• [TASK OBJECTIVE] Using the records below, repeat exactly the lines from the one holding "The key/jet-black ended" through the one holding "The clock/leaf-green at", both ends included, and no others.

• [DATA RECORDS]
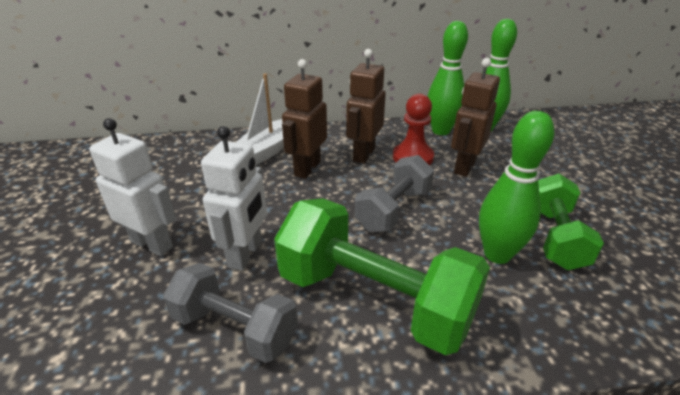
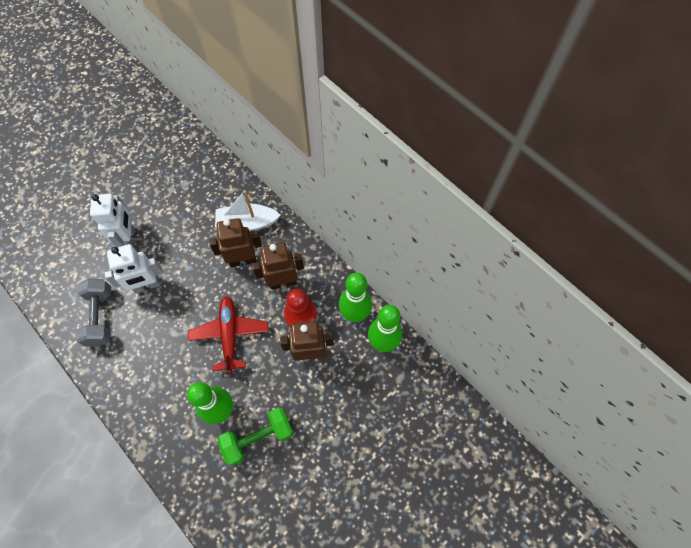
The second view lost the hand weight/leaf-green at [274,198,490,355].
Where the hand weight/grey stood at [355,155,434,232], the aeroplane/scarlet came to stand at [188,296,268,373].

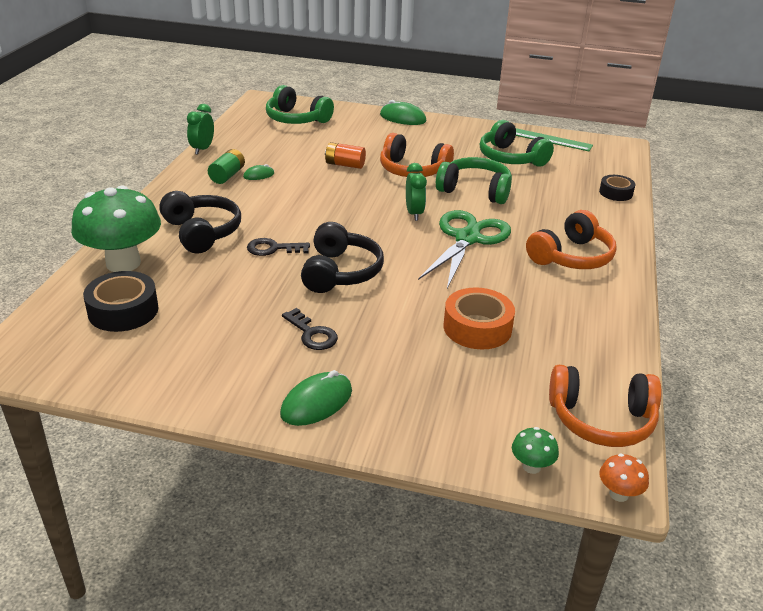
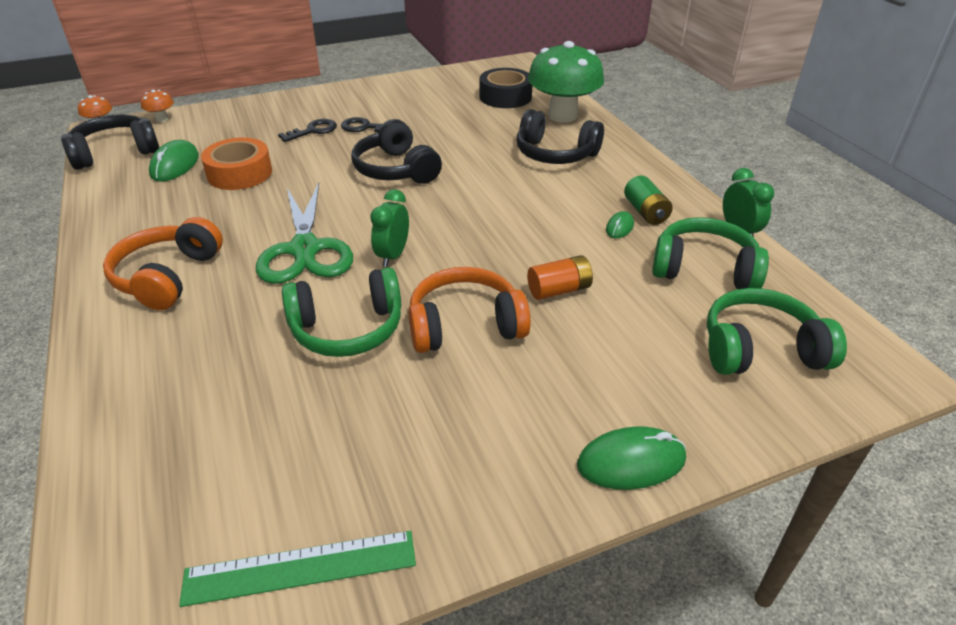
The key/jet-black ended up elsewhere, having gone from [247,238,310,256] to [278,119,337,142].
The PC mouse/leaf-green ended up elsewhere, having gone from [280,370,352,426] to [149,140,199,182].
The clock/leaf-green at [406,163,427,221] ended up facing another way, 60 degrees clockwise from before.
The over-ear headphones/leaf-green ended up elsewhere, having gone from [480,120,554,167] to [652,217,769,289].
What was the toadstool/leaf-green at [512,427,559,474] turned into the toadstool/bright orange at [141,90,174,122].
What was the over-ear headphones/bright orange at [549,365,662,447] turned into the over-ear headphones/jet-black at [61,114,159,170].
The second view lost the roll of tape/jet-black at [599,175,635,201].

• [TASK ANSWER]
The key/jet-black ended up elsewhere, having gone from [247,238,310,256] to [278,119,337,142].
The PC mouse/leaf-green ended up elsewhere, having gone from [280,370,352,426] to [149,140,199,182].
The clock/leaf-green at [406,163,427,221] ended up facing another way, 60 degrees clockwise from before.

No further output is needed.